═════ EXTRACTED RECORDS ═════
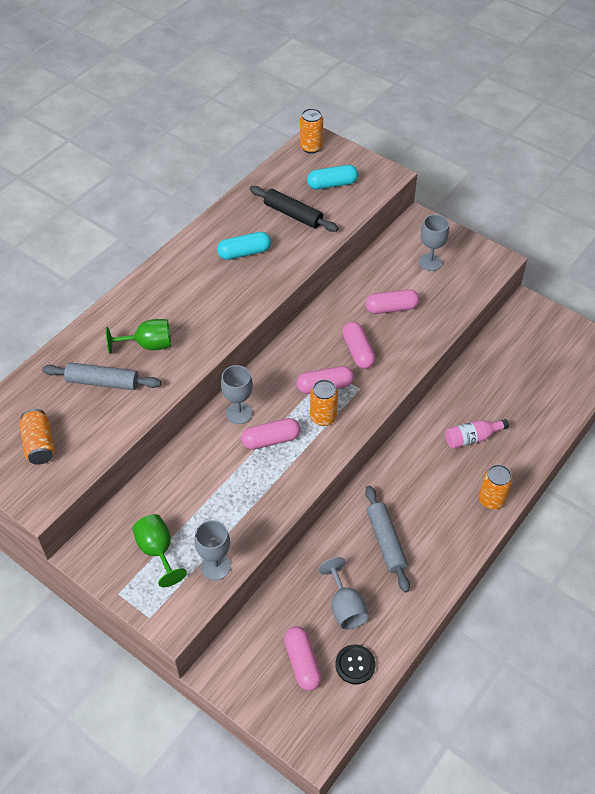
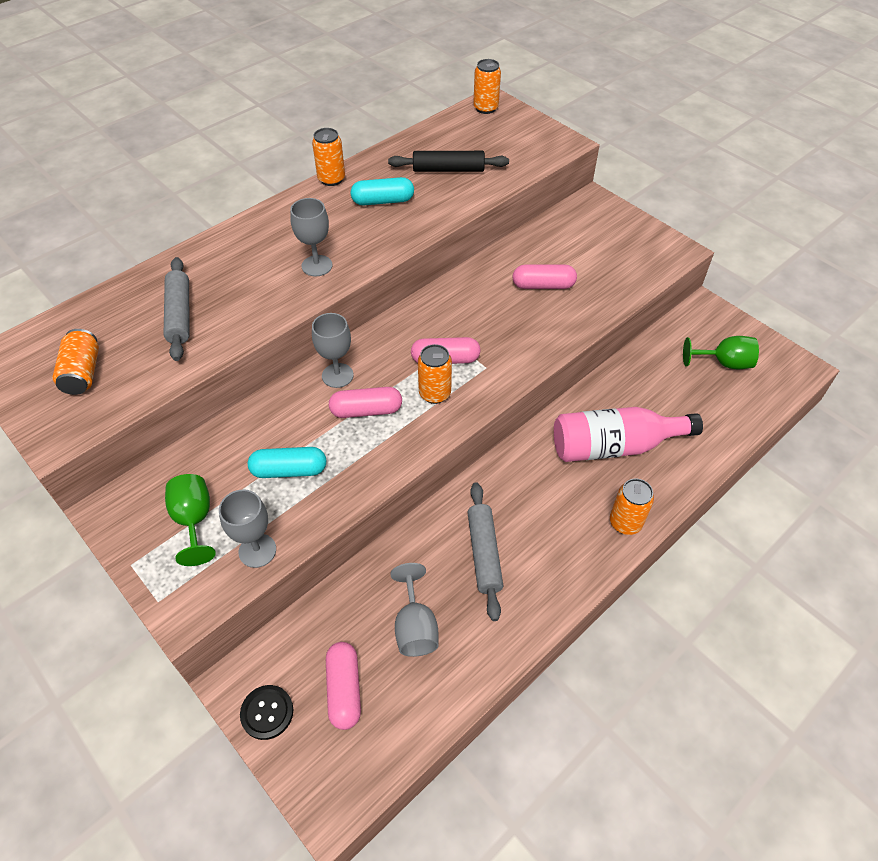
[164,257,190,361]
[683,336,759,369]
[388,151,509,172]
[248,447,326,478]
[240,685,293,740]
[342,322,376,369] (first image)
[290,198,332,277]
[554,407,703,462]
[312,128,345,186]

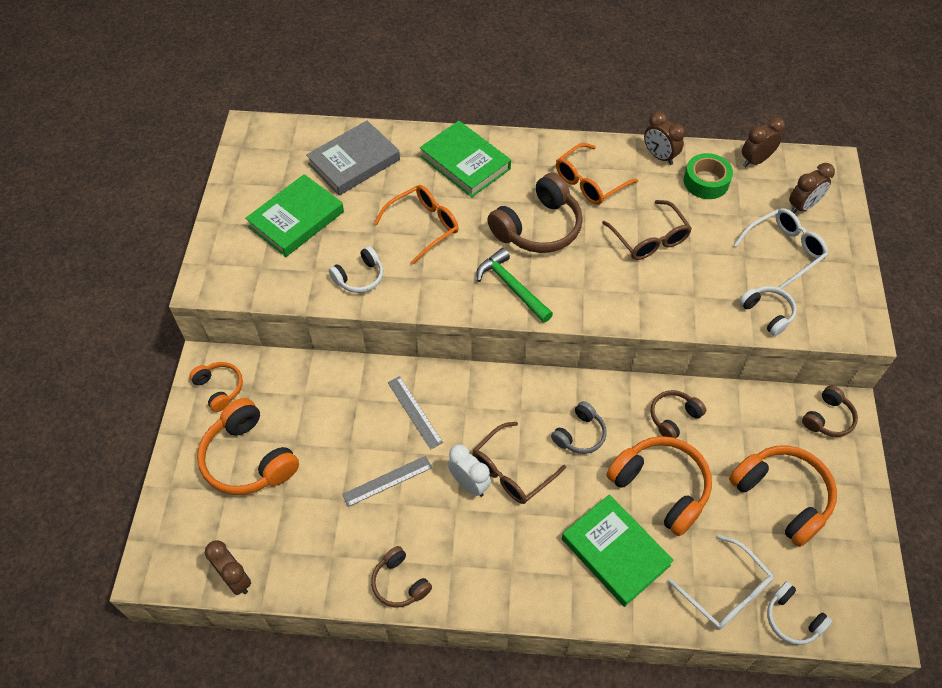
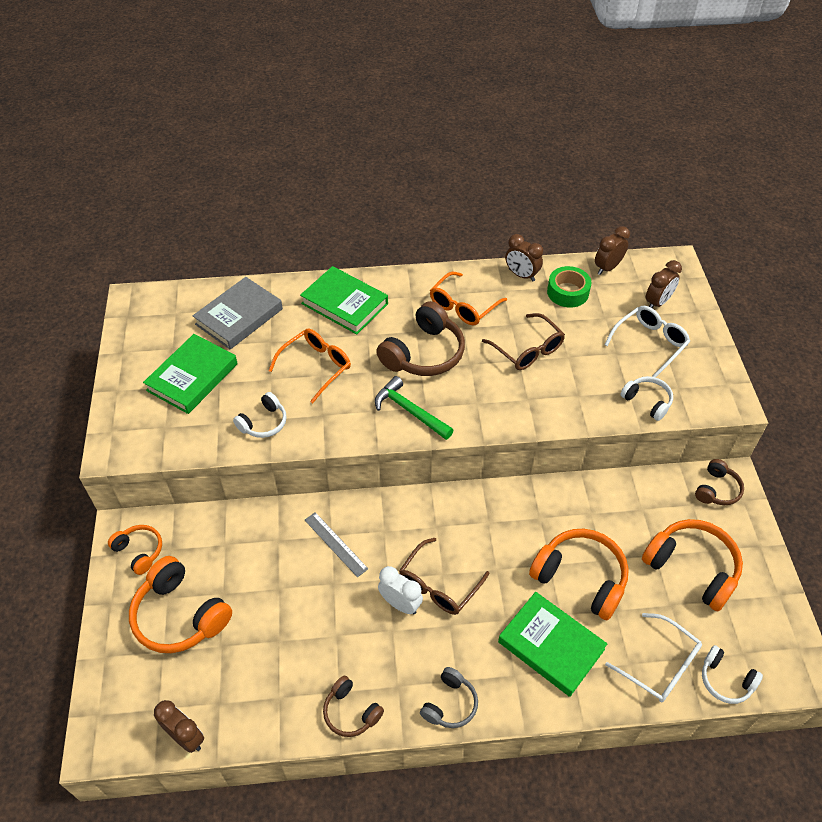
[342,456,432,507] (first image)
[420,667,478,728]
[650,390,706,438] (first image)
═════
Please print the data above once more, exactly as it appears, with no pictures.

[164,257,190,361]
[683,336,759,369]
[388,151,509,172]
[248,447,326,478]
[240,685,293,740]
[342,322,376,369] (first image)
[290,198,332,277]
[554,407,703,462]
[312,128,345,186]

[342,456,432,507] (first image)
[420,667,478,728]
[650,390,706,438] (first image)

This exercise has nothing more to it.